*** Block opens ***
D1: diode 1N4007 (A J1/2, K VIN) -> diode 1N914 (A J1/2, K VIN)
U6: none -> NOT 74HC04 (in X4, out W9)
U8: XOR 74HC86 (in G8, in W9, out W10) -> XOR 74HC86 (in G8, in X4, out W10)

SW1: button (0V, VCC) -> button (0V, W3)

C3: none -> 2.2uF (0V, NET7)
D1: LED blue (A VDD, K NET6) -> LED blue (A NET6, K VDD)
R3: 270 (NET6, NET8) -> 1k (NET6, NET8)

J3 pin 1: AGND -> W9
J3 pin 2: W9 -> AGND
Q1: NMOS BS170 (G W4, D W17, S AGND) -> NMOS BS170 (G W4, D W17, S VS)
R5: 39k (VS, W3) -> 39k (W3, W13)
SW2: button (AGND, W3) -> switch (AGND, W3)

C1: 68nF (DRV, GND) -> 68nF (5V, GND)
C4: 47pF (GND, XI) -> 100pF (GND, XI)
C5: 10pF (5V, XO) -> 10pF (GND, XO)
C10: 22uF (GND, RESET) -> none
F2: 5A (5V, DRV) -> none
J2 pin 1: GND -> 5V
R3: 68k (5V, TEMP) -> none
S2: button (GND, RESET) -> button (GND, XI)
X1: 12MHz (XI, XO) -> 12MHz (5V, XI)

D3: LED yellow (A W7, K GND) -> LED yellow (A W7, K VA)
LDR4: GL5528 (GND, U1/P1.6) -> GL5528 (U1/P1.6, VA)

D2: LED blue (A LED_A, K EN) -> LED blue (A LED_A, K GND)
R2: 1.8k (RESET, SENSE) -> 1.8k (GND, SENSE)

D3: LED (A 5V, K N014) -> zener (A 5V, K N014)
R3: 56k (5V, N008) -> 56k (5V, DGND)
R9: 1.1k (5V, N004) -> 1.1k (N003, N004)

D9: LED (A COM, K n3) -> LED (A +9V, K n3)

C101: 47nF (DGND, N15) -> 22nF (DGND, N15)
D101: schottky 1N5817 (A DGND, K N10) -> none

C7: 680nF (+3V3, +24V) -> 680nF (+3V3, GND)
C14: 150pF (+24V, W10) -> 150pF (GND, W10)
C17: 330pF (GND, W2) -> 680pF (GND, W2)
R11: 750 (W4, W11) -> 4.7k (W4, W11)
*** Block closes ***
WHAT YOU WILL DO -
Make a list of all lines in the data that contain "button".

ANSWER TO THE PROBLEM -
SW1: button (0V, VCC) -> button (0V, W3)
SW2: button (AGND, W3) -> switch (AGND, W3)
S2: button (GND, RESET) -> button (GND, XI)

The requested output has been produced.